Copy the lines below, word for word, from the first through the line containing "grey vase: [46,189,124,286]". Leave the pictures out.
---- Input data
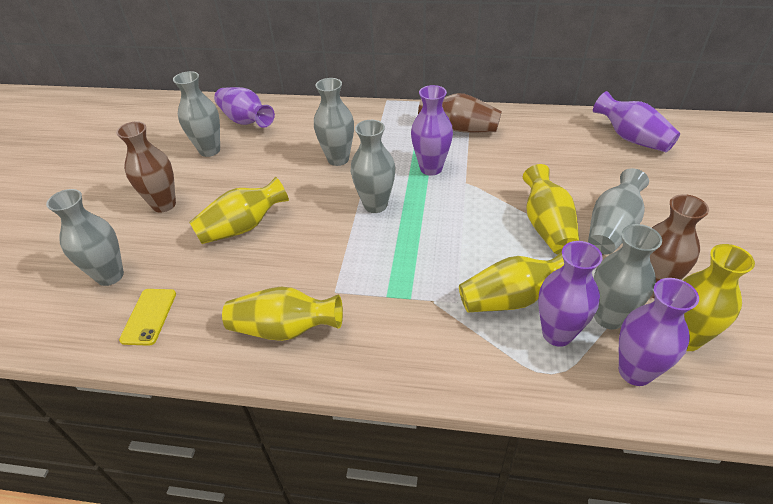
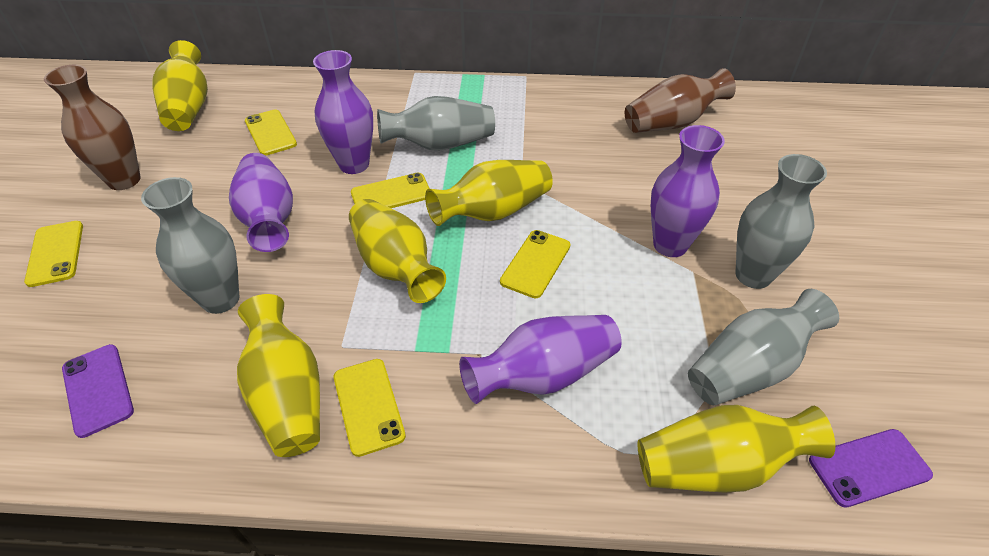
brown vase: [116,121,176,213] [418,93,502,132] [650,194,709,298] = 3 -> [44,65,141,190] [625,68,736,133] = 2
grey vase: [46,189,124,286] [173,71,220,157] [314,78,354,166] [351,120,395,213] [588,168,649,255] [594,224,662,330] = 6 -> [141,177,240,314] [377,96,495,151] [688,289,839,405] [735,154,827,289] = 4
purple phone: none = 0 -> [62,344,134,438] [809,429,933,508] = 2
purple vase: [214,87,275,128] [411,85,453,176] [538,241,603,347] [593,91,680,152] [619,278,699,386] = 5 -> [229,153,293,252] [313,50,373,174] [459,315,622,404] [651,125,725,257] = 4
yellow phone: [119,289,176,346] = 1 -> [24,221,83,287] [245,109,297,156] [334,359,406,457] [351,173,430,208] [500,230,571,298] = 5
--------
Response to this exercise:
brown vase: [116,121,176,213] [418,93,502,132] [650,194,709,298] = 3 -> [44,65,141,190] [625,68,736,133] = 2
grey vase: [46,189,124,286] [173,71,220,157] [314,78,354,166] [351,120,395,213] [588,168,649,255] [594,224,662,330] = 6 -> [141,177,240,314] [377,96,495,151] [688,289,839,405] [735,154,827,289] = 4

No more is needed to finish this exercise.